_EXERCISE OBJECTIVE:_ In your copy, drop the images and return each record exactly as it stands.

(Items listed in a dataset)
---------------

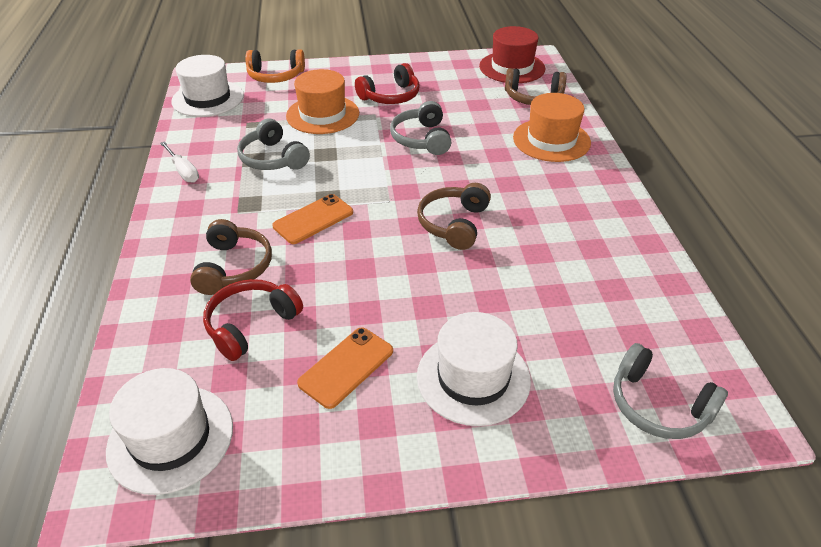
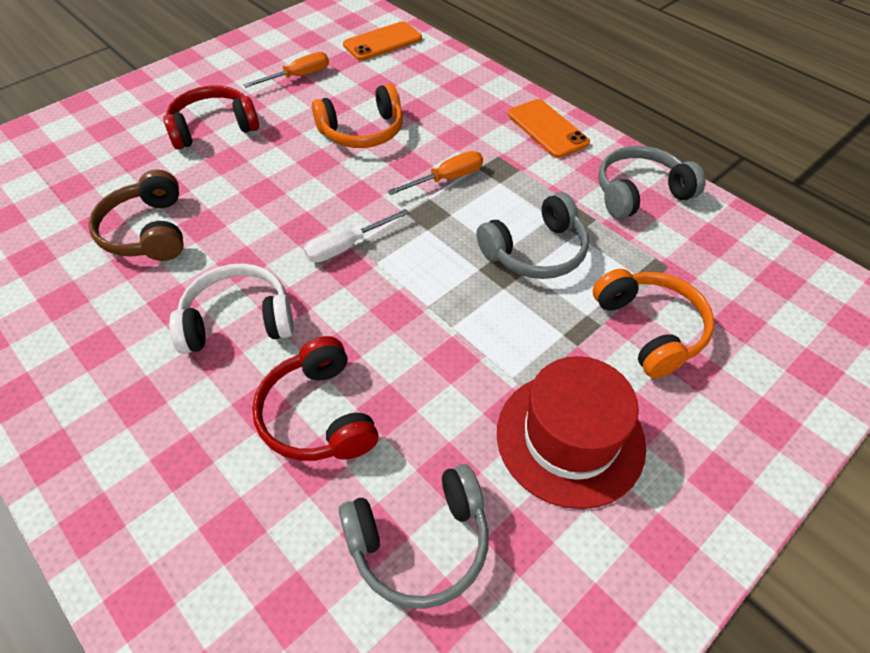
brown headphones: 3 -> 1
orange hat: 2 -> 0
orange headphones: 1 -> 2
orange screwdriver: 0 -> 2
white hat: 3 -> 0
white headphones: 0 -> 1

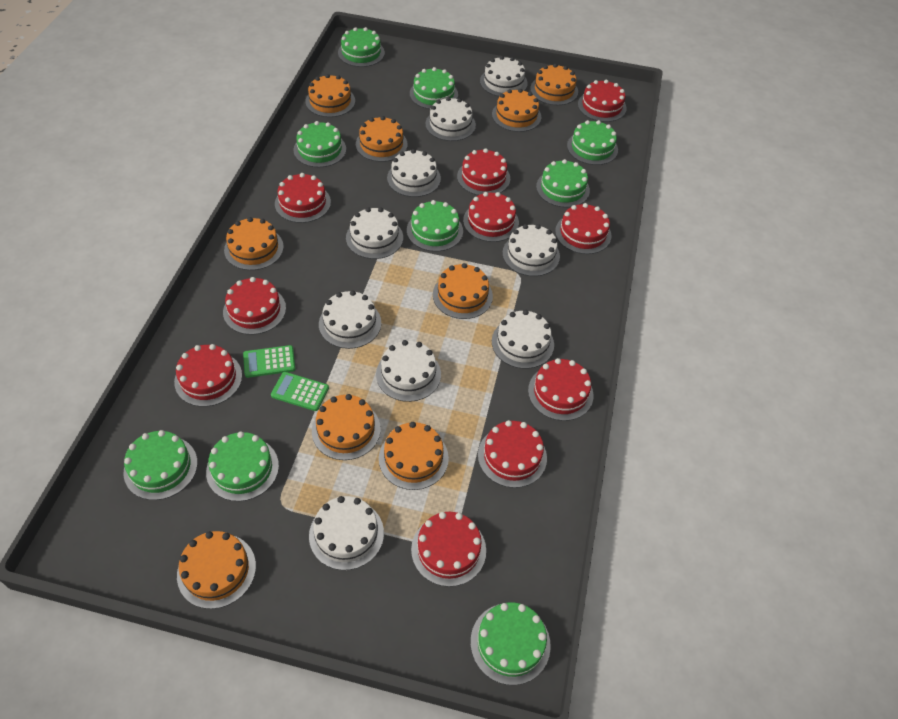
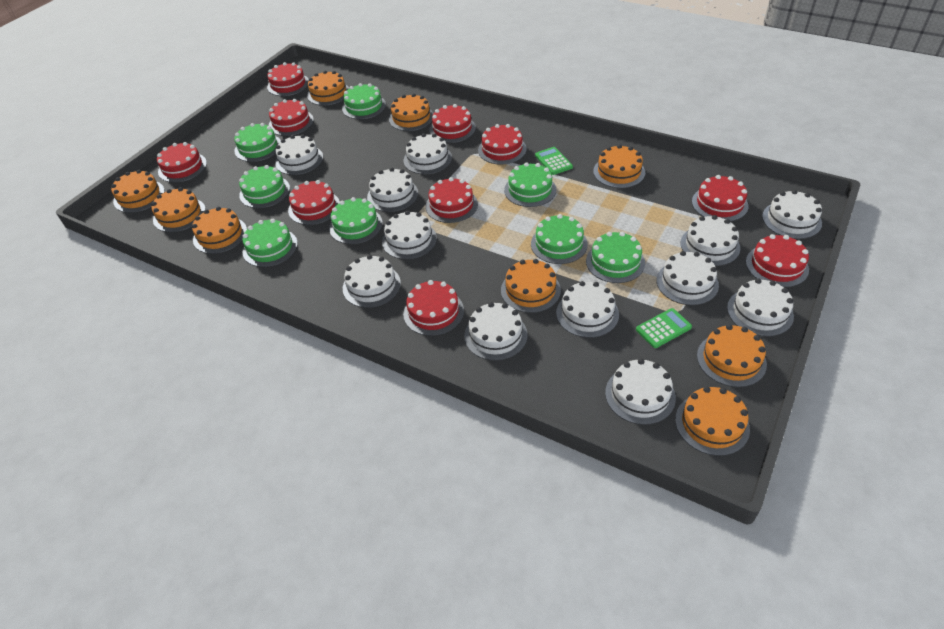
green cake: 9 -> 8
white cake: 9 -> 12

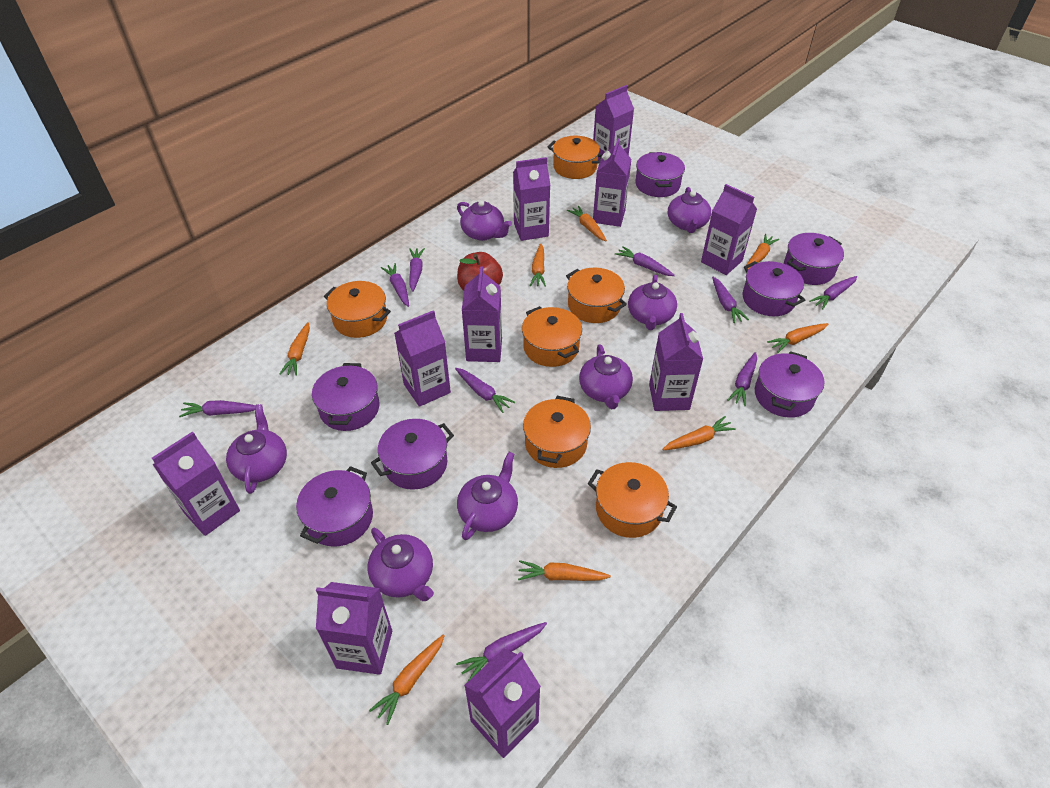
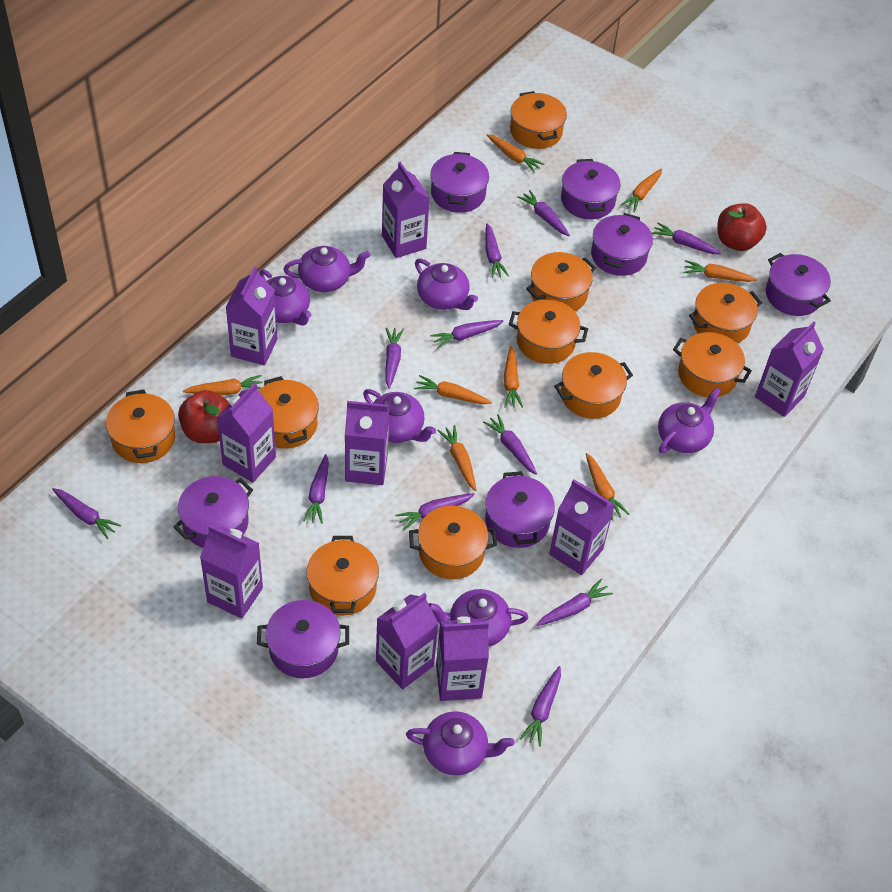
orange pot: 6 -> 10
purple carrot: 9 -> 11
purple carton: 10 -> 9
red apple: 1 -> 2

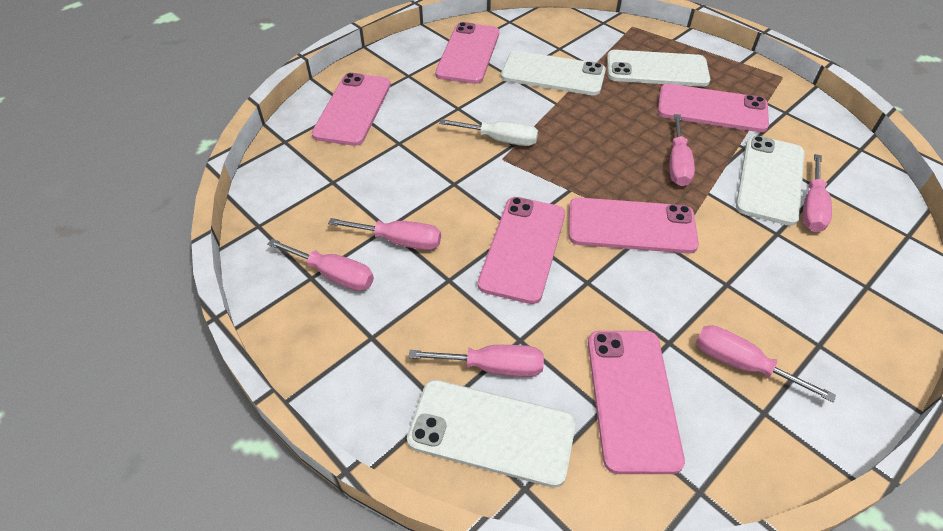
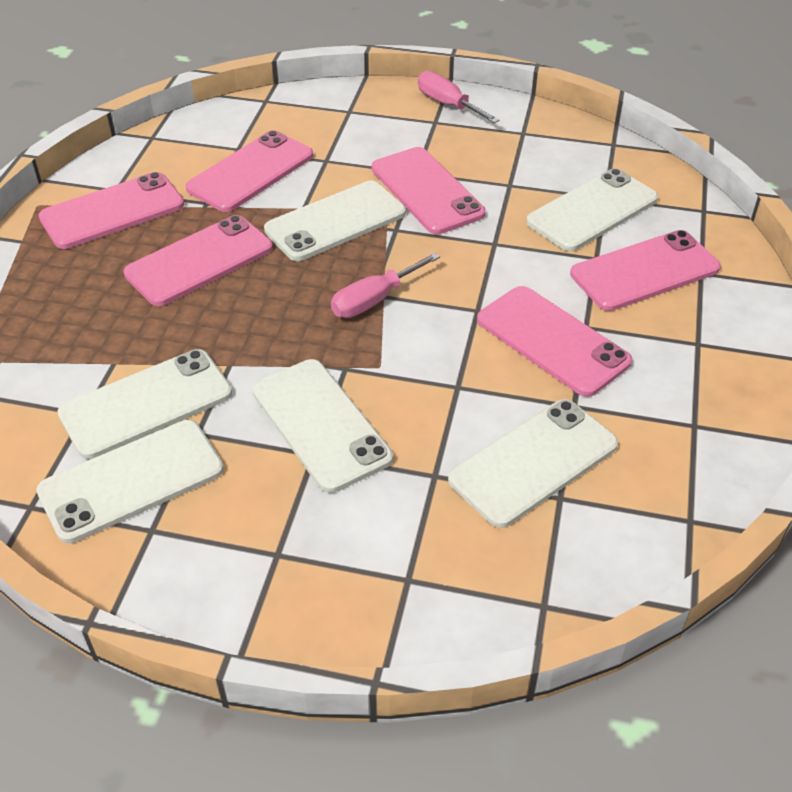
pink screwdriver: 6 -> 2
white phone: 4 -> 6
white screwdriver: 1 -> 0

---------------

_RESPONSE TO THIS TASK:_
brown headphones: 3 -> 1
orange hat: 2 -> 0
orange headphones: 1 -> 2
orange screwdriver: 0 -> 2
white hat: 3 -> 0
white headphones: 0 -> 1

green cake: 9 -> 8
white cake: 9 -> 12

orange pot: 6 -> 10
purple carrot: 9 -> 11
purple carton: 10 -> 9
red apple: 1 -> 2

pink screwdriver: 6 -> 2
white phone: 4 -> 6
white screwdriver: 1 -> 0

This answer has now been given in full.